**PROBLEM STATEMENT**:
Will you write out, word for word, every line from the one with "shelving: (123, 58) -> (287, 203), moved" to the final line of the data below, with the pictures left out?

(Dataset excerpts)
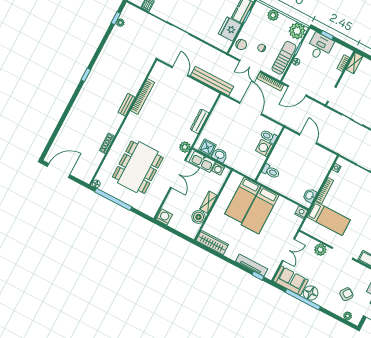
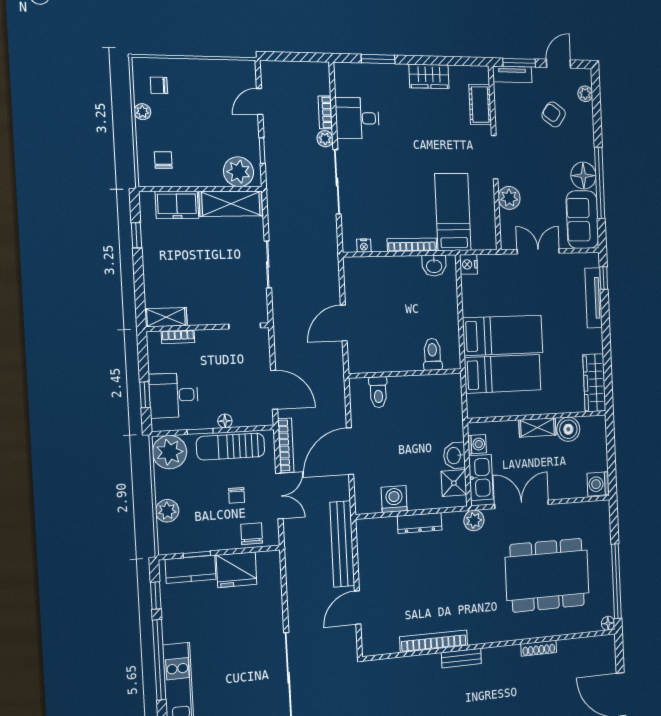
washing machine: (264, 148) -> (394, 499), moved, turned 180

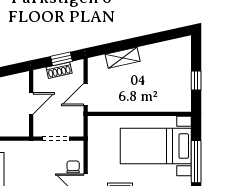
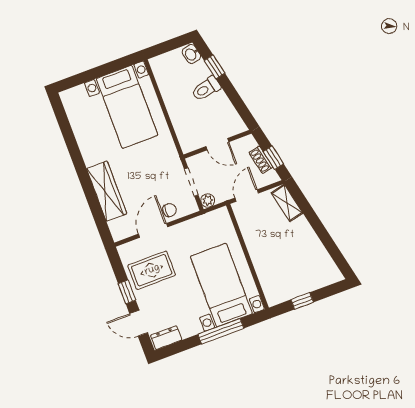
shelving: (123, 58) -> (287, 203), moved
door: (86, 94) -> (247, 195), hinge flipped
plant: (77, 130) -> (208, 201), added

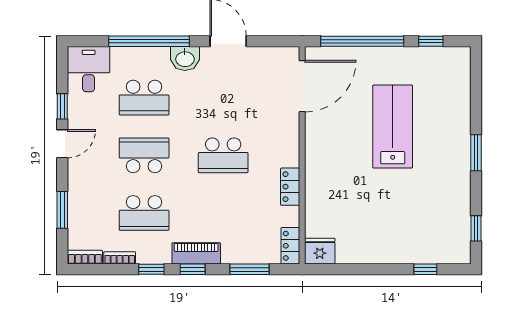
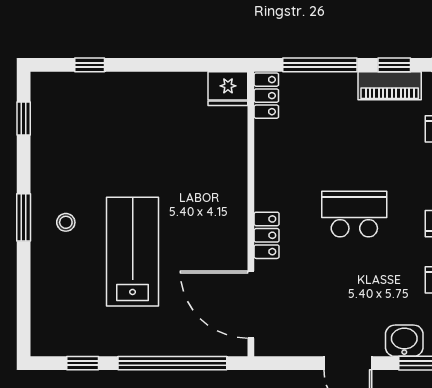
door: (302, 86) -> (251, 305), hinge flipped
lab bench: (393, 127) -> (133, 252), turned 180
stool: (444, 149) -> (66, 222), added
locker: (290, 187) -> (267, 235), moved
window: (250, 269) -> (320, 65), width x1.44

**WORKED SOLUTION**:
shelving: (123, 58) -> (287, 203), moved
door: (86, 94) -> (247, 195), hinge flipped
plant: (77, 130) -> (208, 201), added

door: (302, 86) -> (251, 305), hinge flipped
lab bench: (393, 127) -> (133, 252), turned 180
stool: (444, 149) -> (66, 222), added
locker: (290, 187) -> (267, 235), moved
window: (250, 269) -> (320, 65), width x1.44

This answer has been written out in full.